What you are asked to do :: Pictures are not part of the copy; reproduce the remaining data exactly.

--- Exercise material ---

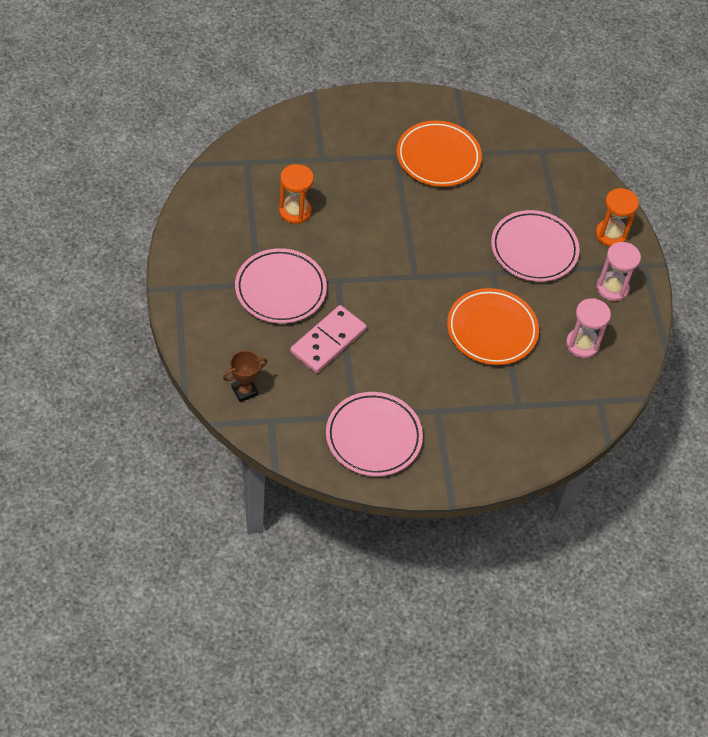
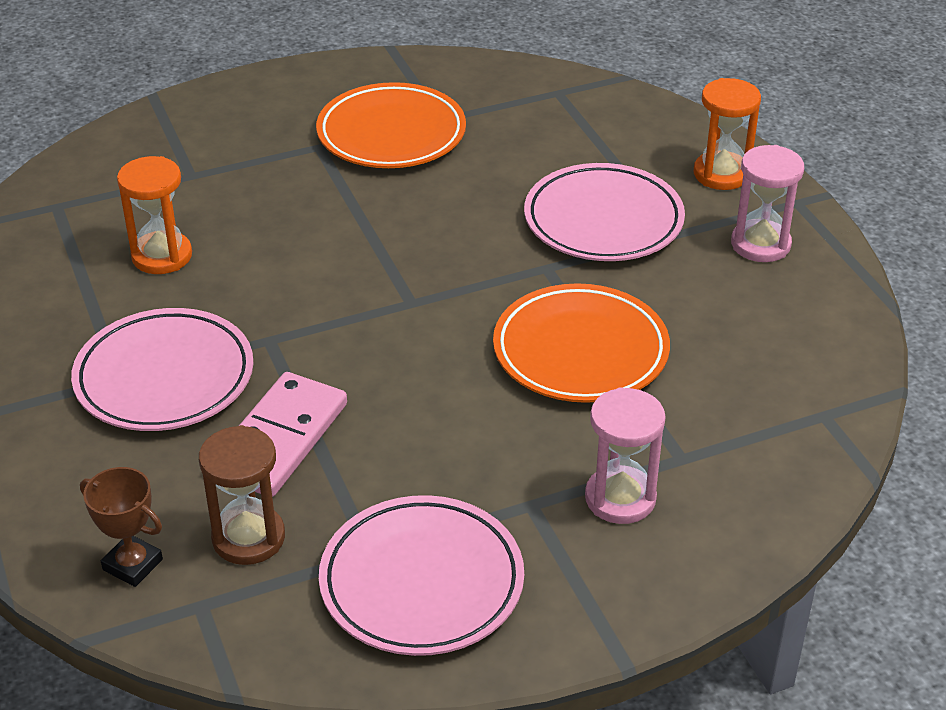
camera: 10 degrees left, 15 degrees down
(244, 391) = (133, 564): brown trophy -> brown trophy turned 75 degrees clockwise
(300, 391) = (248, 538): none -> brown hourglass
(582, 344) = (750, 336): pink hourglass -> pink hourglass (620, 498)

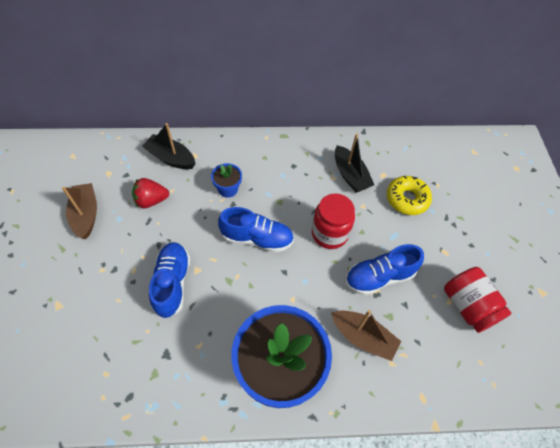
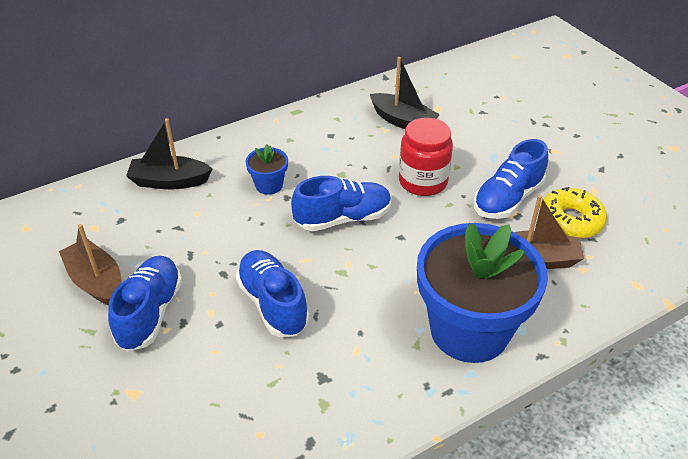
camera: 25 degrees left, 15 degrees down
(100, 253) = (150, 313): none -> blue shoe
(151, 200) = (177, 233): red strawberry -> none
(407, 199) = (480, 120): yellow donut -> yellow donut (570, 221)
(468, 306) = (615, 187): red jar -> none

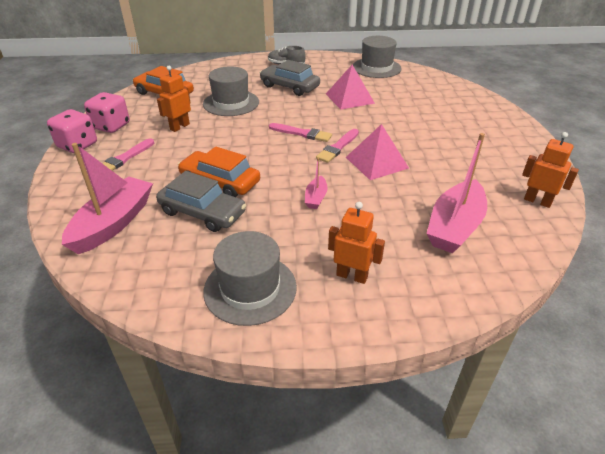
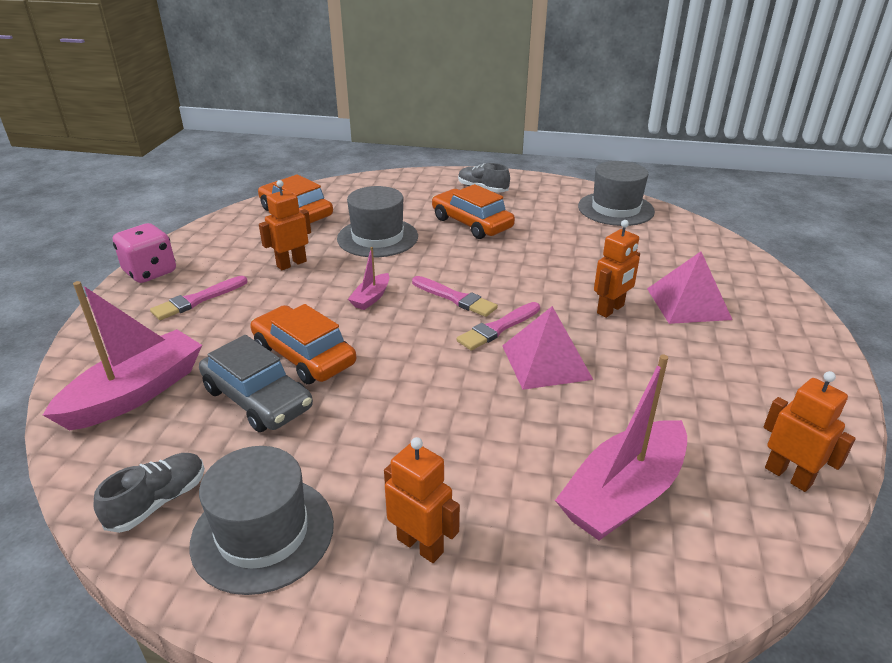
camera: 15 degrees right, 5 degrees down
(111, 126) = (205, 251): pink dice -> none
(169, 284) = (158, 501): none -> grey shoe
(289, 87) = (471, 223): grey car -> orange car
(316, 198) = (427, 404): pink boat -> pink boat (371, 298)
(349, 98) = (552, 252): pink pyramid -> pink pyramid (688, 303)
(401, 127) = (610, 309): none -> orange robot

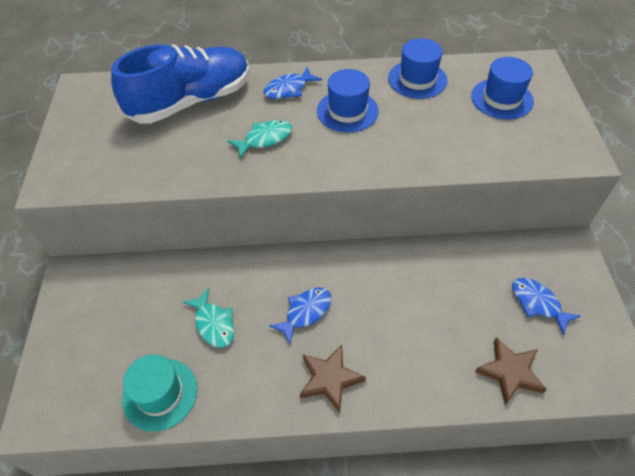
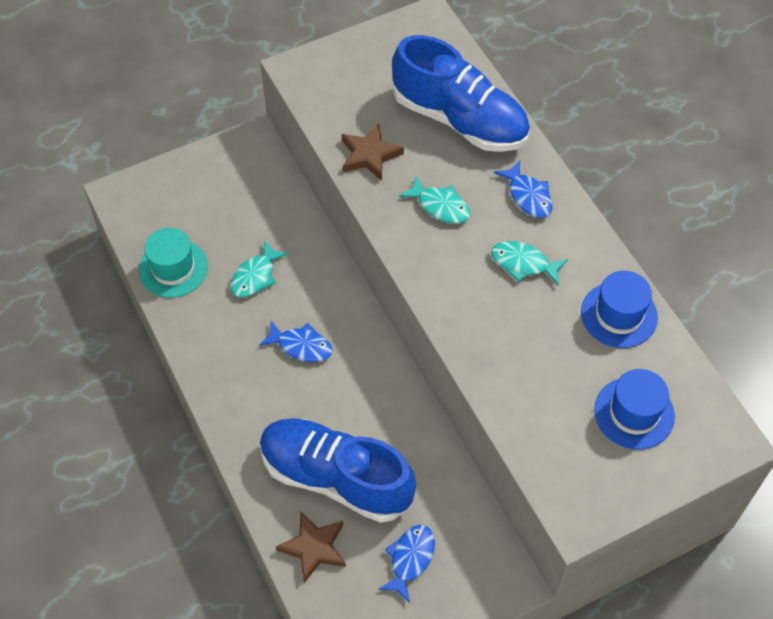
camera: 65 degrees right, 5 degrees up
(288, 89) = (528, 196): blue fish -> blue fish turned 150 degrees counterclockwise
(329, 379) = (240, 392): brown star -> brown star (369, 155)
(347, 111) = (523, 263): blue hat -> turquoise fish
(446, 331) = (336, 477): none -> blue shoe

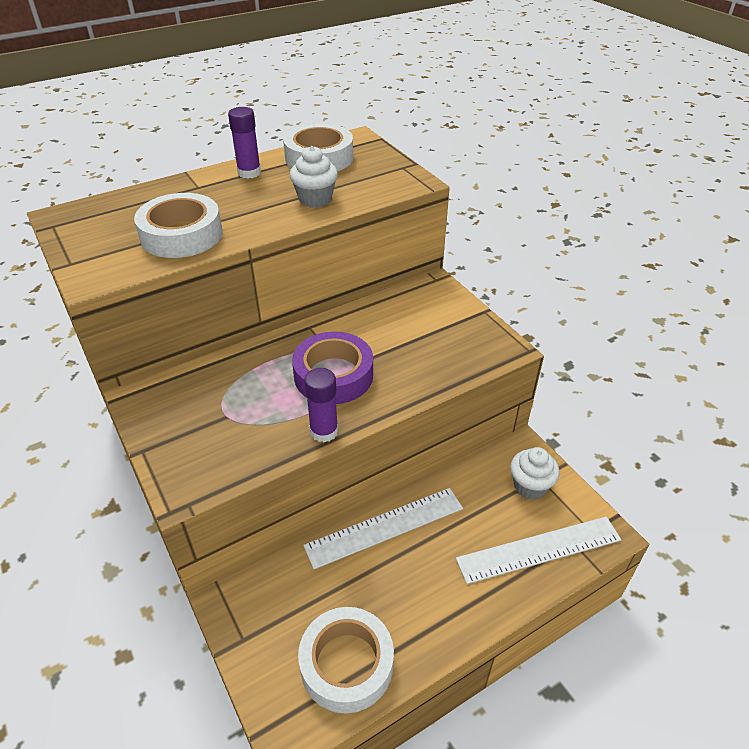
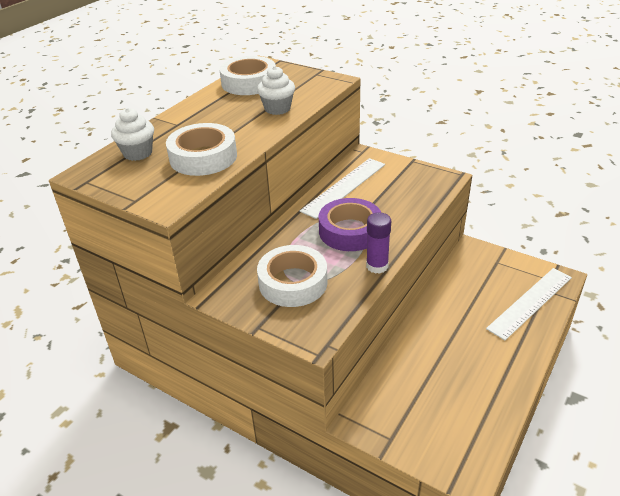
camera: 25 degrees left, 5 degrees down
(249, 173) = (207, 105): purple glue stick -> none
(347, 664) = (471, 419): white tape -> white tape (293, 282)
(385, 527) = (425, 330): white ruler -> white ruler (344, 187)
(530, 486) = (495, 269): white cupcake -> white cupcake (138, 153)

---

Answer space ::
camera: 10 degrees left, 15 degrees down
(244, 391) = (133, 564): brown trophy -> brown trophy turned 75 degrees clockwise
(300, 391) = (248, 538): none -> brown hourglass
(582, 344) = (750, 336): pink hourglass -> pink hourglass (620, 498)

camera: 25 degrees left, 15 degrees down
(100, 253) = (150, 313): none -> blue shoe
(151, 200) = (177, 233): red strawberry -> none
(407, 199) = (480, 120): yellow donut -> yellow donut (570, 221)
(468, 306) = (615, 187): red jar -> none

camera: 15 degrees right, 5 degrees down
(111, 126) = (205, 251): pink dice -> none
(169, 284) = (158, 501): none -> grey shoe
(289, 87) = (471, 223): grey car -> orange car
(316, 198) = (427, 404): pink boat -> pink boat (371, 298)
(349, 98) = (552, 252): pink pyramid -> pink pyramid (688, 303)
(401, 127) = (610, 309): none -> orange robot

camera: 65 degrees right, 5 degrees up
(288, 89) = (528, 196): blue fish -> blue fish turned 150 degrees counterclockwise
(329, 379) = (240, 392): brown star -> brown star (369, 155)
(347, 111) = (523, 263): blue hat -> turquoise fish
(446, 331) = (336, 477): none -> blue shoe

camera: 25 degrees left, 5 degrees down
(249, 173) = (207, 105): purple glue stick -> none
(347, 664) = (471, 419): white tape -> white tape (293, 282)
(385, 527) = (425, 330): white ruler -> white ruler (344, 187)
(530, 486) = (495, 269): white cupcake -> white cupcake (138, 153)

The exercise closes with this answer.